RECORDS SUPPLIED:
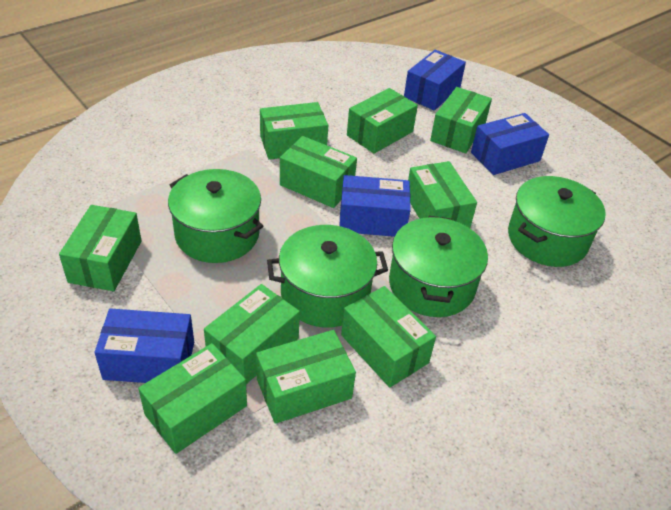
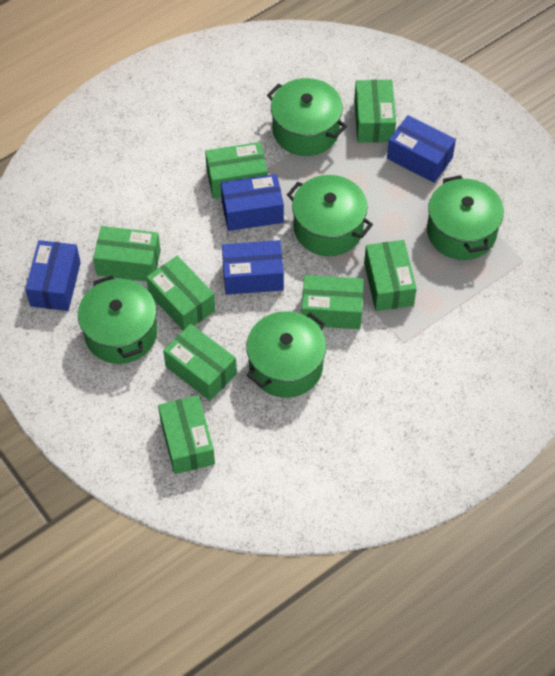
green box: 10 -> 8
green pot: 4 -> 5

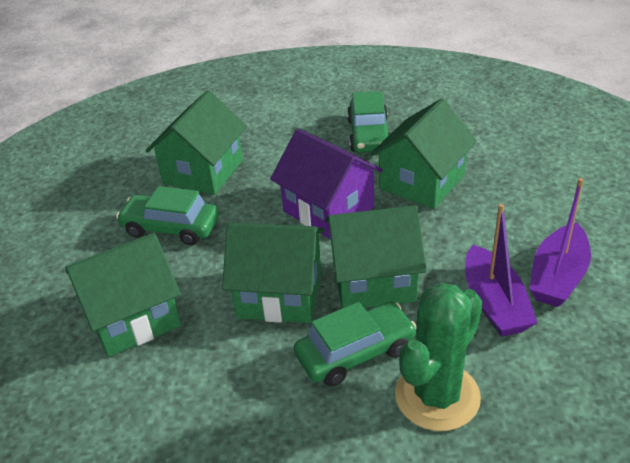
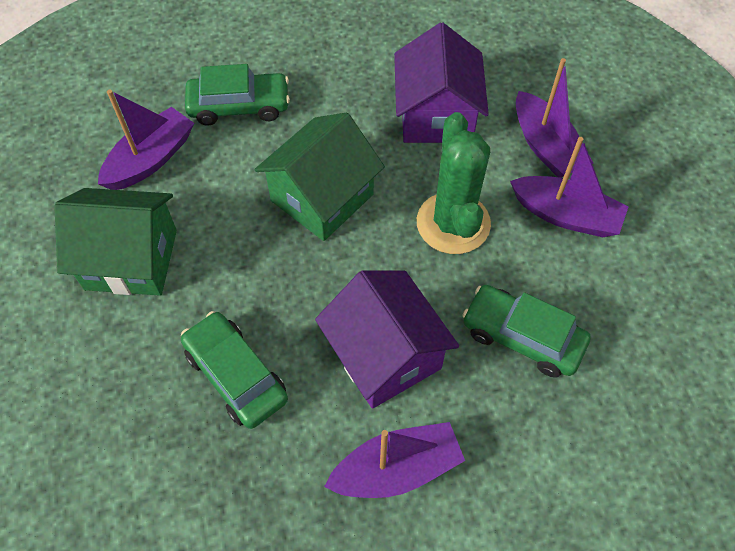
green house: 5 -> 2
purple boat: 2 -> 4
purple house: 1 -> 2

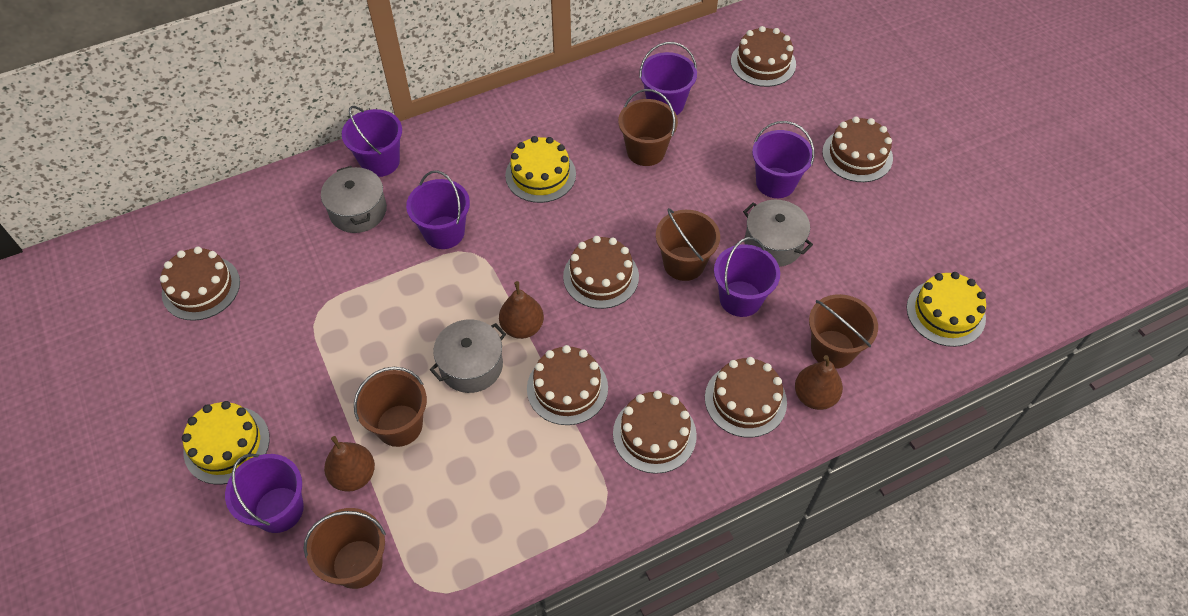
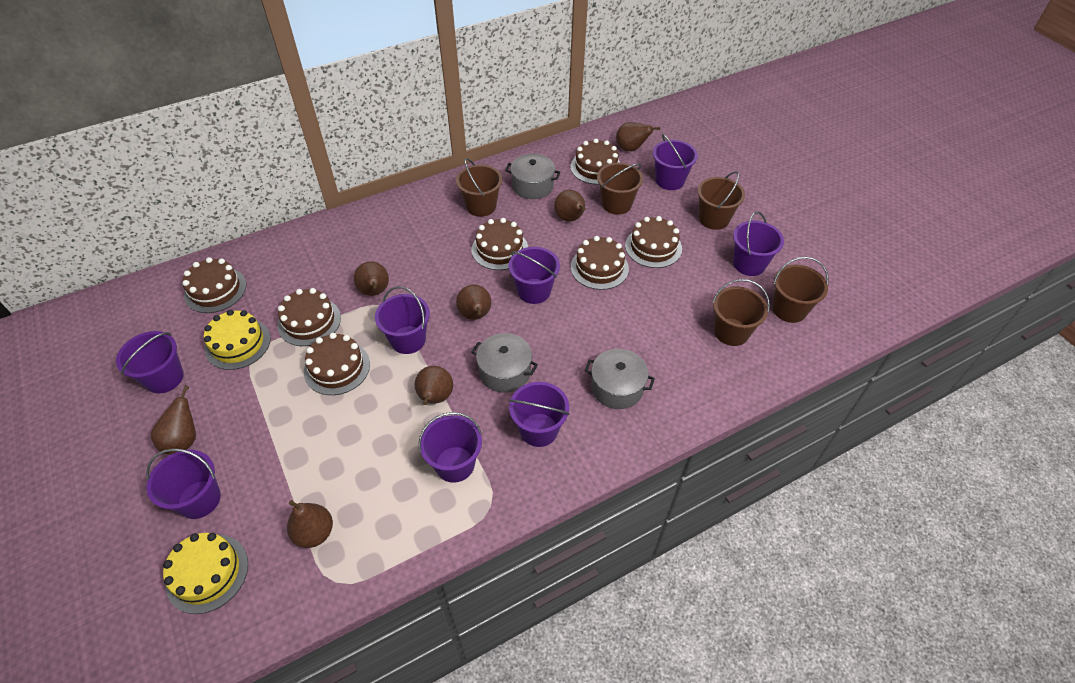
brown pear: 3 -> 7
purple bucket: 6 -> 8
yellow cake: 3 -> 2

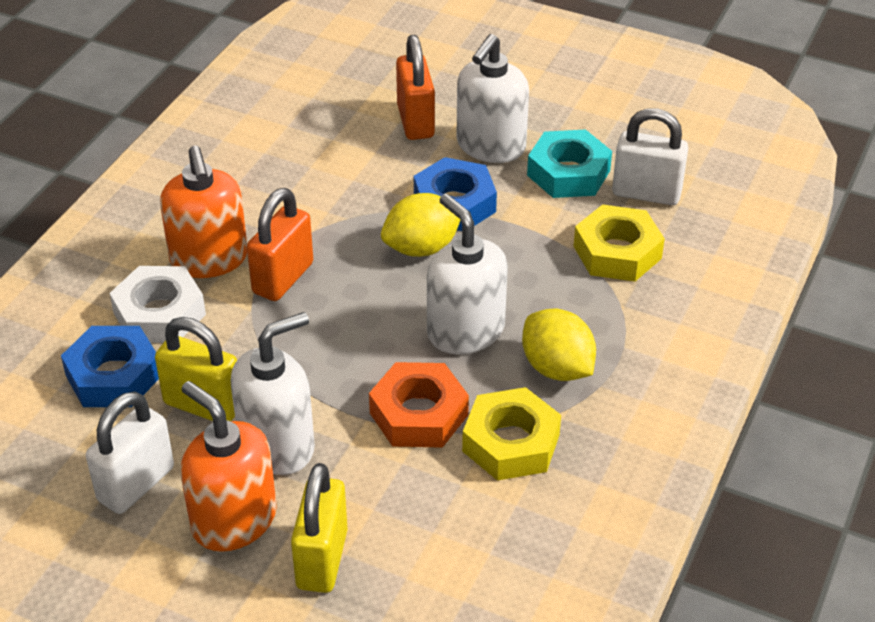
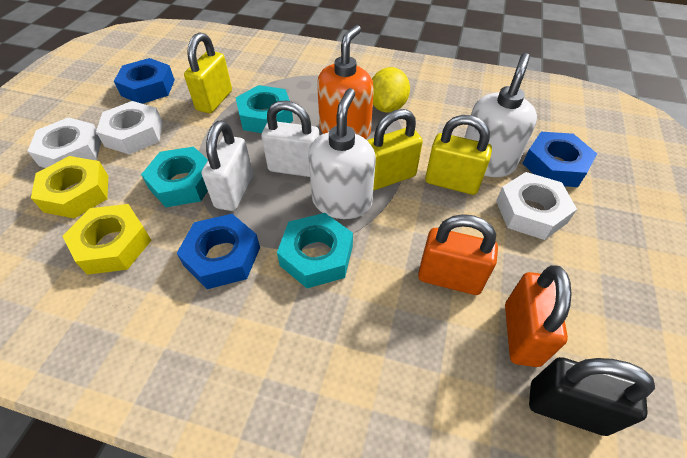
black padlock: 0 -> 1
blue nut: 2 -> 3
orange nut: 1 -> 0
orange soap dispenser: 2 -> 1
turquoise nut: 1 -> 3
white nut: 1 -> 3
white soap dispenser: 3 -> 2
yellow lemon: 2 -> 1
yellow padlock: 2 -> 3

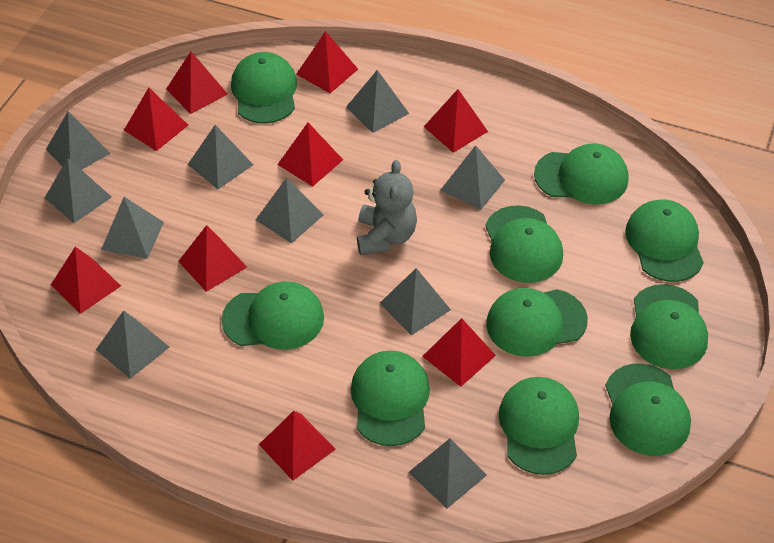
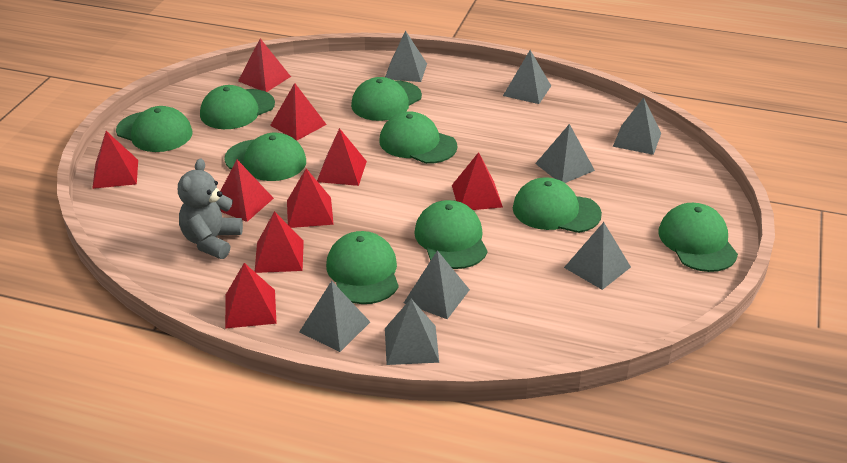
green cap: 10 -> 9
grey pyramid: 10 -> 8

PROBLEM TO WORK ON: Write out the lines that run from the line containing "black padlock: 0 -> 1" to the end of the entries, inclusive, exactly as written. Skip every picture.

WRITTEN RESPONSE:
black padlock: 0 -> 1
blue nut: 2 -> 3
orange nut: 1 -> 0
orange soap dispenser: 2 -> 1
turquoise nut: 1 -> 3
white nut: 1 -> 3
white soap dispenser: 3 -> 2
yellow lemon: 2 -> 1
yellow padlock: 2 -> 3

green cap: 10 -> 9
grey pyramid: 10 -> 8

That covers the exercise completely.